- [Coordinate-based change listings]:
------------------------------------------------------------

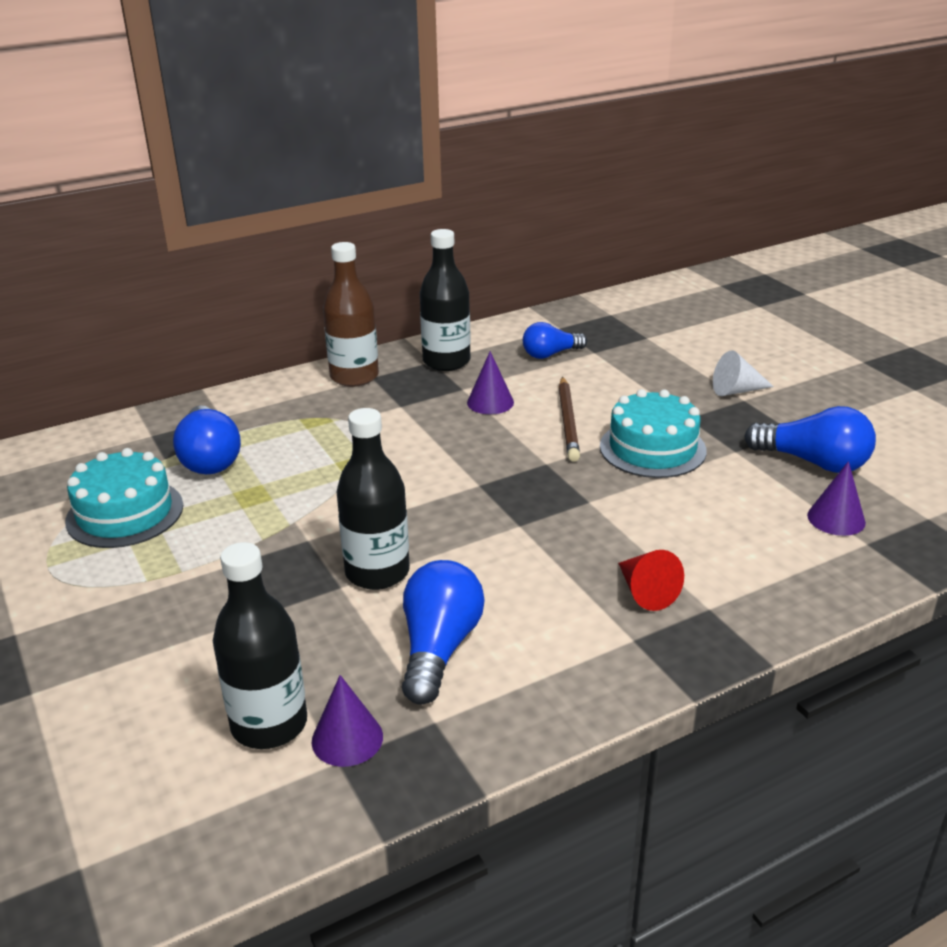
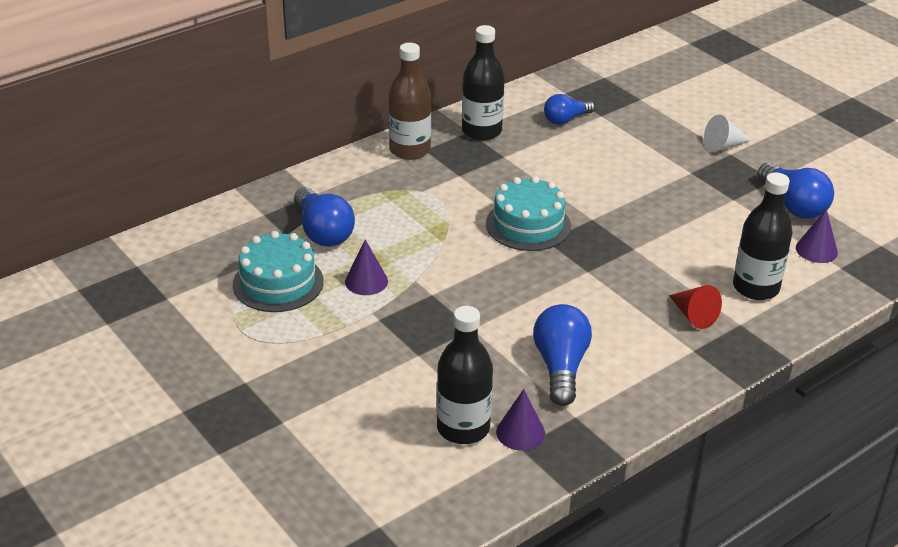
camera: 10 degrees left, 5 degrees up
(377, 572) = (495, 315): black bottle -> black bottle (755, 287)
(490, 402) = (531, 167): purple cone -> purple cone (366, 281)
(568, 422) = (598, 181): brown pencil -> none
(652, 448) = (670, 201): turquoise cake -> turquoise cake (528, 225)
(813, 462) = (793, 205): blue light bulb -> blue light bulb turned 45 degrees clockwise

------------------------------------------------------------

- [To do]:
Every line in the data above that contains "degrees" needs to be copied.

- [Response area]:
camera: 10 degrees left, 5 degrees up
(813, 462) = (793, 205): blue light bulb -> blue light bulb turned 45 degrees clockwise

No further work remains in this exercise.